- [Work instruction]: Which of the lines below hold the word "bulb"? Pull each of them out.

- [Dataset content]:

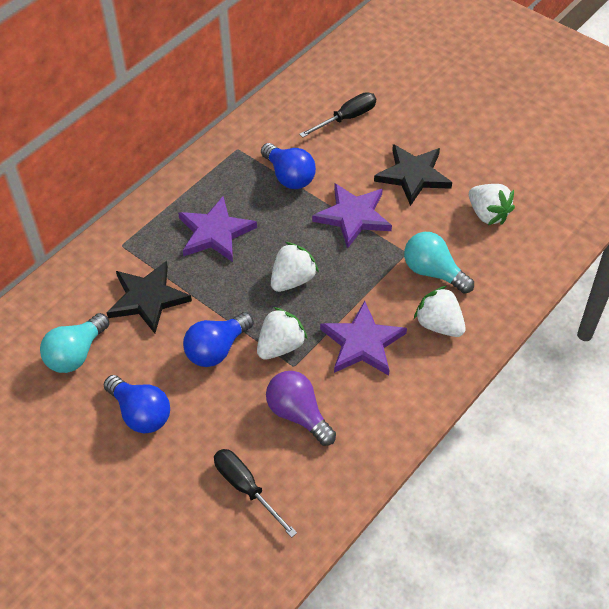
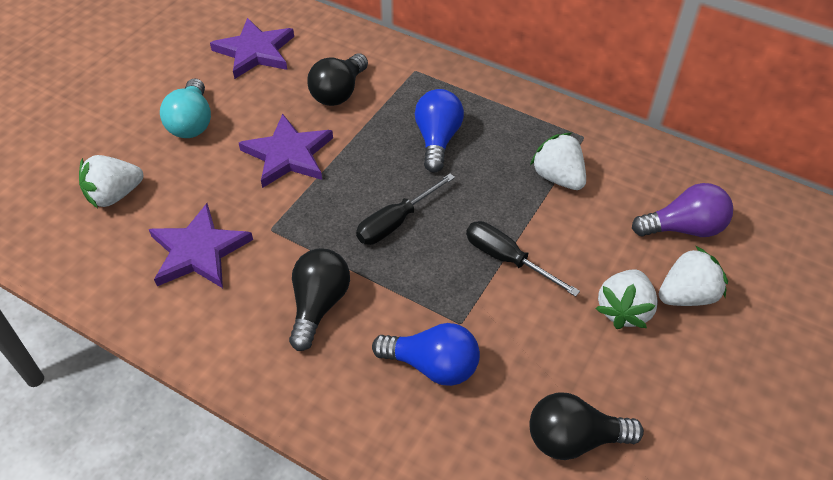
black light bulb: 0 -> 3
black star: 2 -> 0
blue light bulb: 3 -> 2
turquoise light bulb: 2 -> 1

- [Answer to this task]:
black light bulb: 0 -> 3
blue light bulb: 3 -> 2
turquoise light bulb: 2 -> 1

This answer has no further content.